## PROMPT
Lines before the one containing "(118, 503) = (207, 479): none -> purple ring" are to be left out; that line and all after it, through the end of the material below, are to be written out exactly.

## RAW DATA
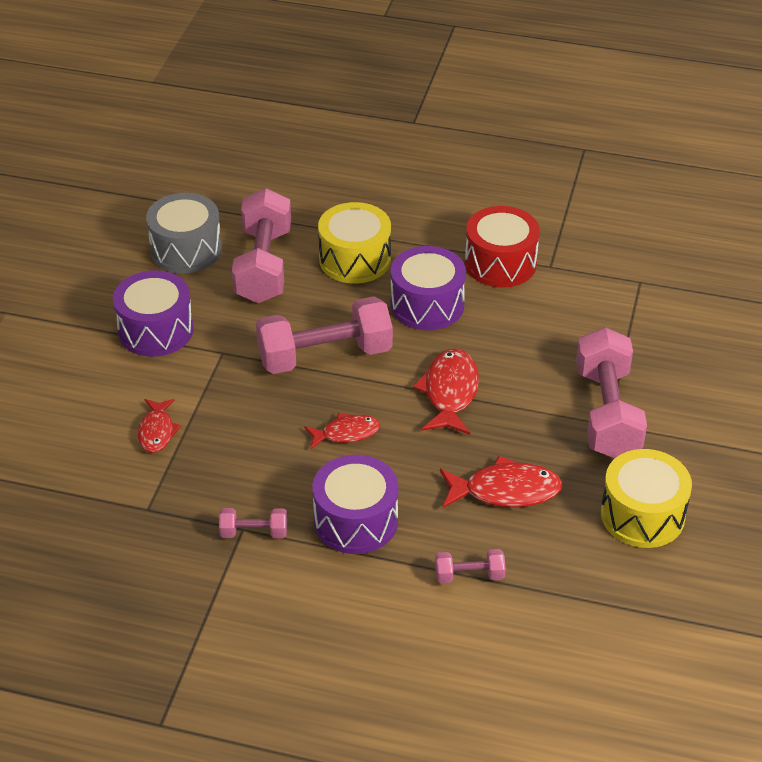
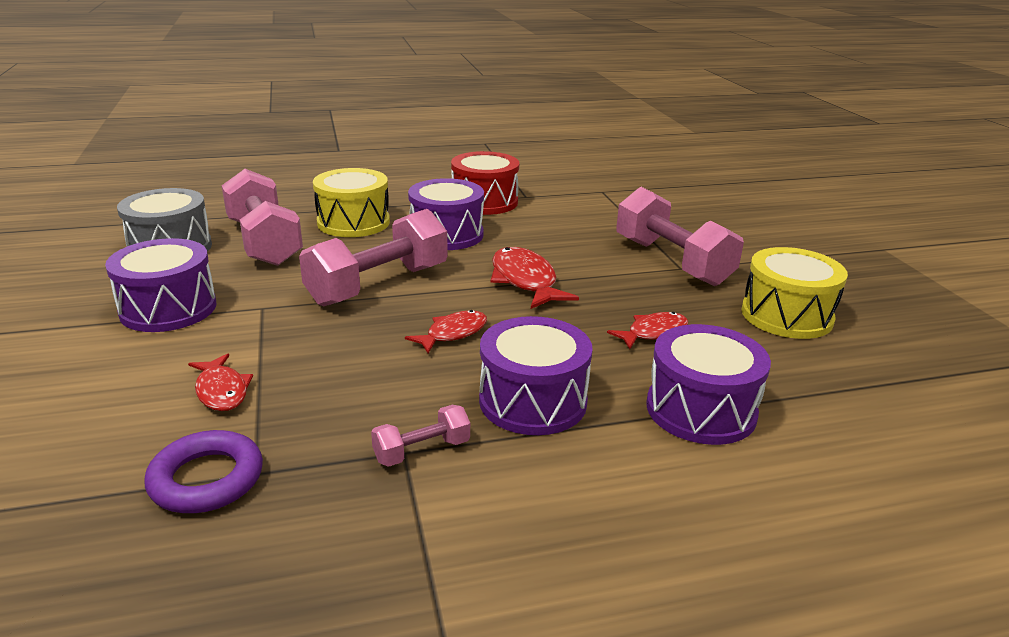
camera: 30 degrees left, 15 degrees down
(118, 503) = (207, 479): none -> purple ring
(469, 575) = (701, 410): pink dumbbell -> purple drum
(505, 491) = (653, 333): red fish -> red fish, size x0.64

## OUTPUT BELOW
(118, 503) = (207, 479): none -> purple ring
(469, 575) = (701, 410): pink dumbbell -> purple drum
(505, 491) = (653, 333): red fish -> red fish, size x0.64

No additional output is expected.